Records contained in a dataset

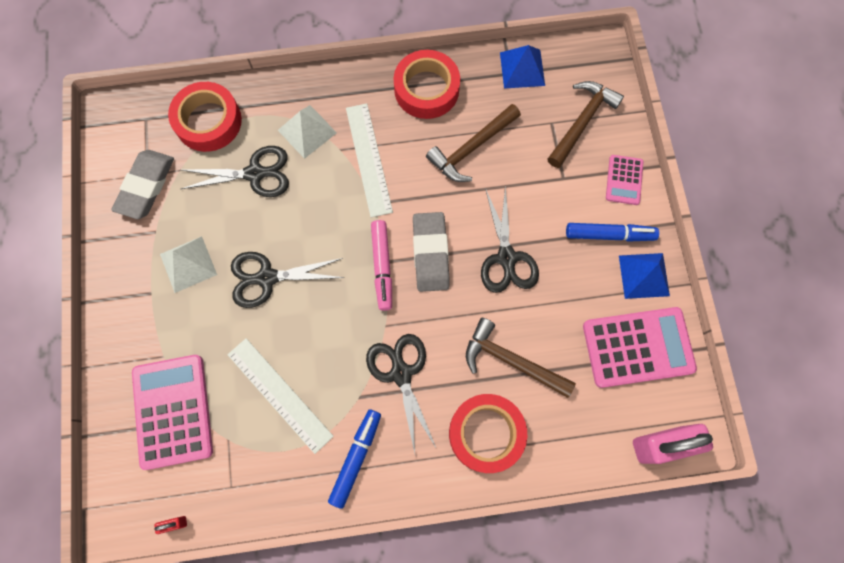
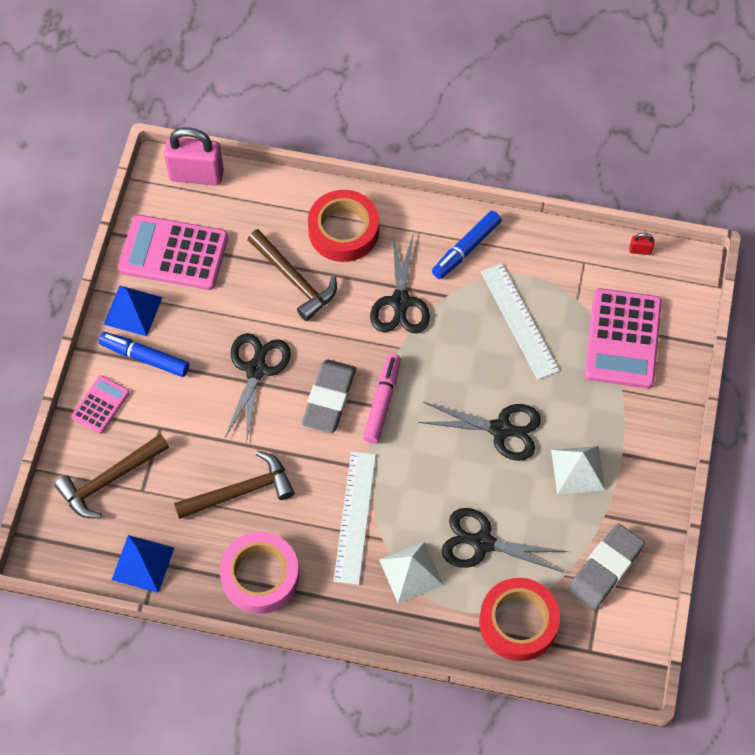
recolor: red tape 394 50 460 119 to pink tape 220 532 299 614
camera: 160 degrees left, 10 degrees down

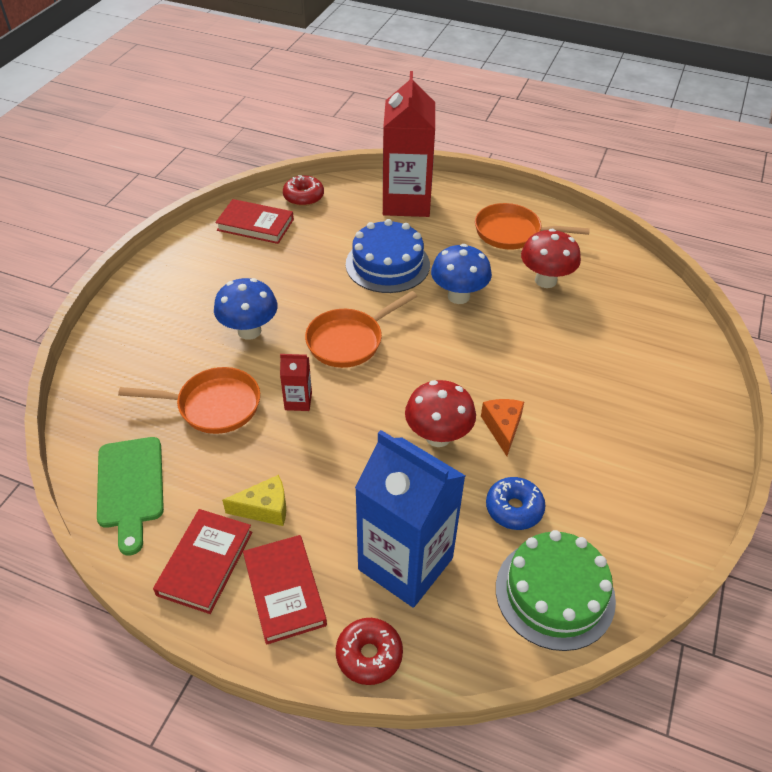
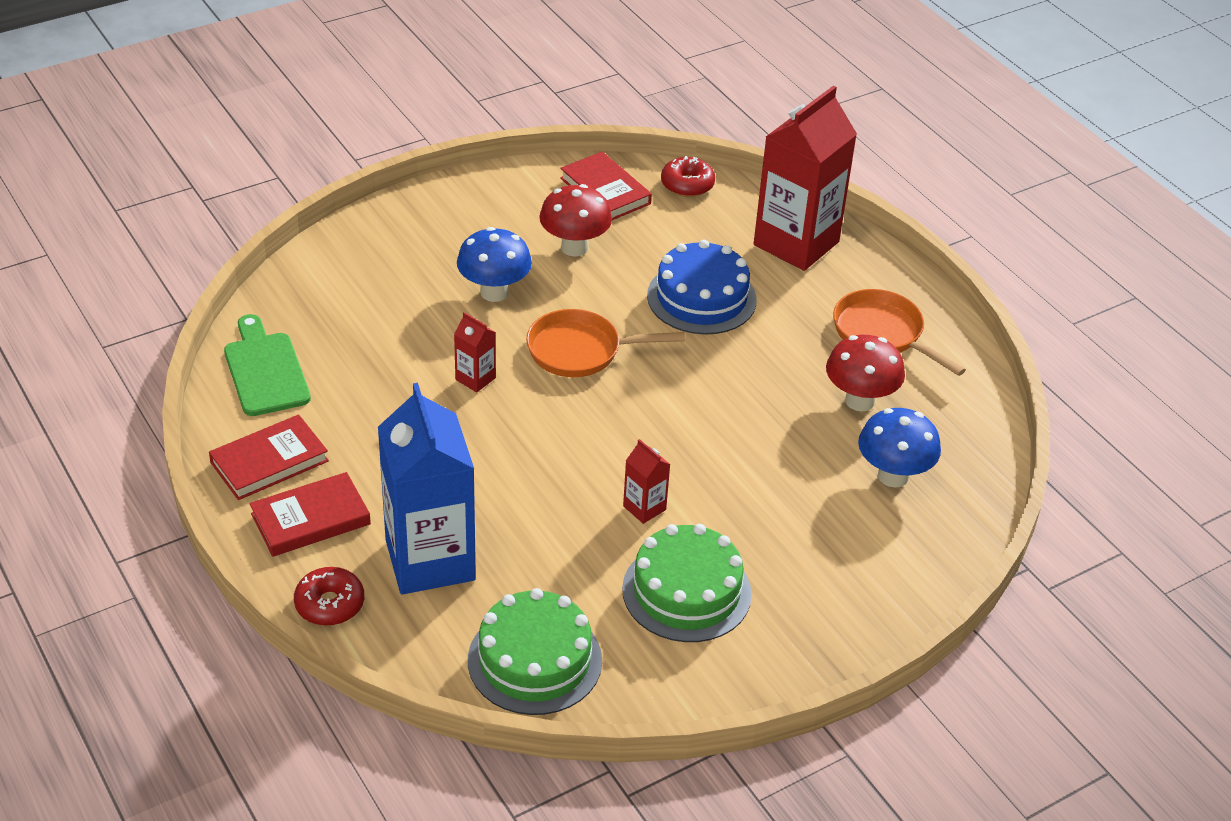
delete: orange skillet 118 367 260 434; golden piece of cheese 222 475 286 526; blue donut 486 477 546 530
insert: emerald cake 622 524 752 642
move: red mushroom 405 380 476 447 to 539 184 612 257; blue mushroom 431 244 492 304 to 858 408 941 488
replace: orange piece of cheese 481 399 524 456 to red carton 623 439 671 524
rotate: emerald cutting board 97 437 164 555 = 224 314 311 416 135 degrees clockwise; red hardback 243 535 327 645 = 250 472 371 557 45 degrees clockwise
camera: 35 degrees right, 5 degrees down

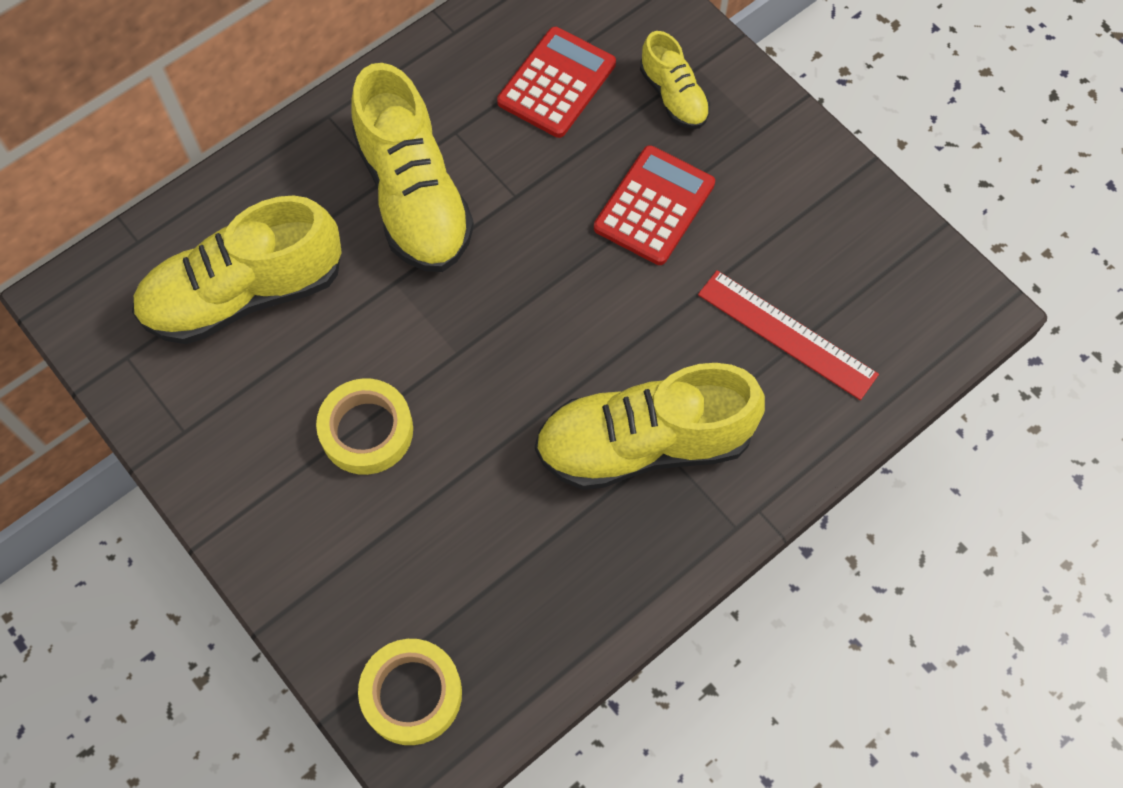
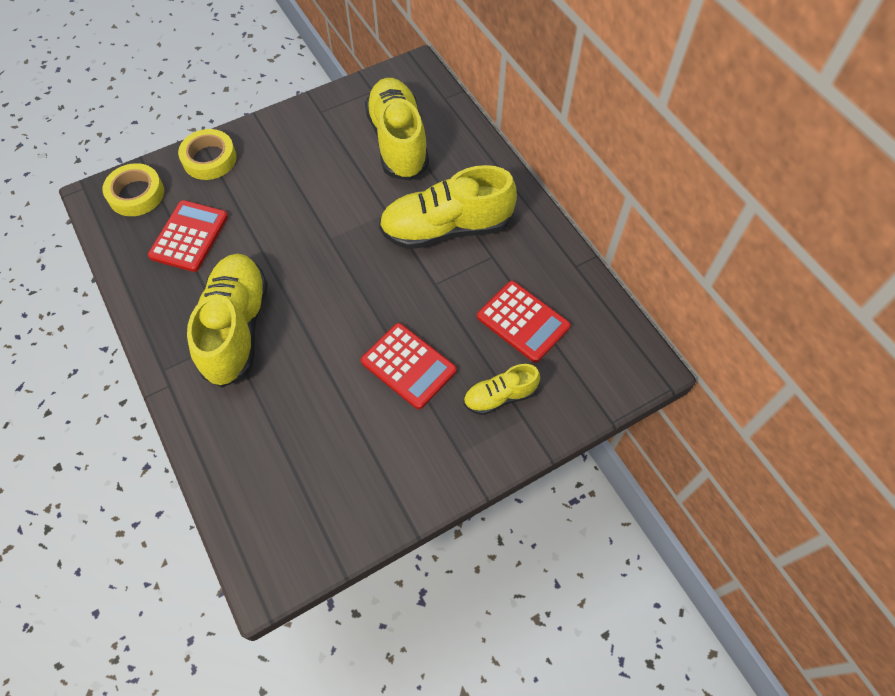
delete: red straightedge 698 270 879 400
insert: red calculator 148 200 228 272
move: golden tape 316 378 413 475 to 178 129 237 180
camera: 100 degrees right, 5 degrees down

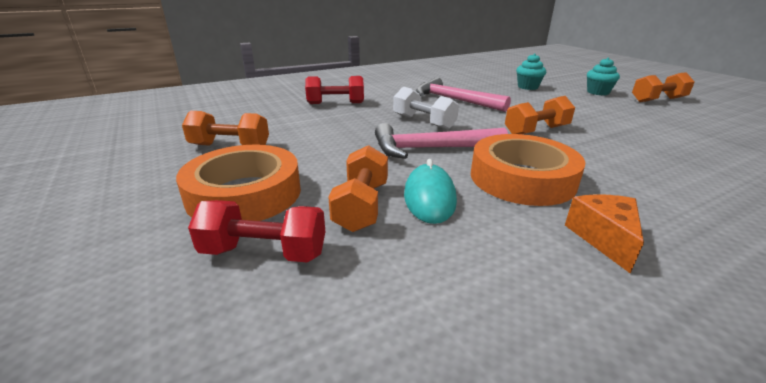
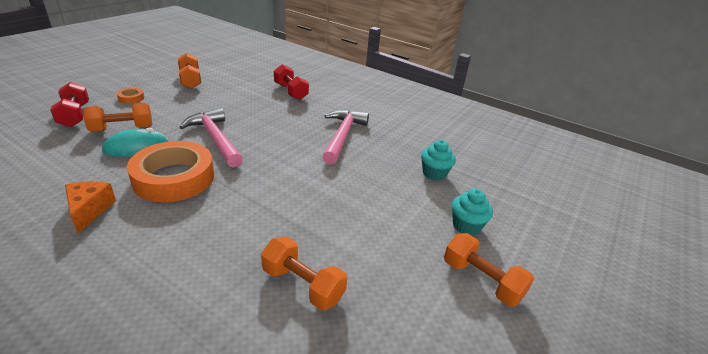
delete: snow-white free weight 393 86 459 130
move: orange free weight 505 96 575 134 to 261 237 347 310
rotate: orange piece of cheese 565 194 644 273 = 65 181 116 234 75 degrees counterclockwise
resize: orange tape 176 145 301 221 = 117 88 144 104 x0.41
camera: 60 degrees right, 5 degrees up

◆ ASSIGNED TASK ◆
A word-for-word copy of the records above is needed, pictures excluded.

◆ ANSWER SECTION ◆
recolor: red tape 394 50 460 119 to pink tape 220 532 299 614
camera: 160 degrees left, 10 degrees down

delete: orange skillet 118 367 260 434; golden piece of cheese 222 475 286 526; blue donut 486 477 546 530
insert: emerald cake 622 524 752 642
move: red mushroom 405 380 476 447 to 539 184 612 257; blue mushroom 431 244 492 304 to 858 408 941 488
replace: orange piece of cheese 481 399 524 456 to red carton 623 439 671 524
rotate: emerald cutting board 97 437 164 555 = 224 314 311 416 135 degrees clockwise; red hardback 243 535 327 645 = 250 472 371 557 45 degrees clockwise
camera: 35 degrees right, 5 degrees down

delete: red straightedge 698 270 879 400
insert: red calculator 148 200 228 272
move: golden tape 316 378 413 475 to 178 129 237 180
camera: 100 degrees right, 5 degrees down

delete: snow-white free weight 393 86 459 130
move: orange free weight 505 96 575 134 to 261 237 347 310
rotate: orange piece of cheese 565 194 644 273 = 65 181 116 234 75 degrees counterclockwise
resize: orange tape 176 145 301 221 = 117 88 144 104 x0.41
camera: 60 degrees right, 5 degrees up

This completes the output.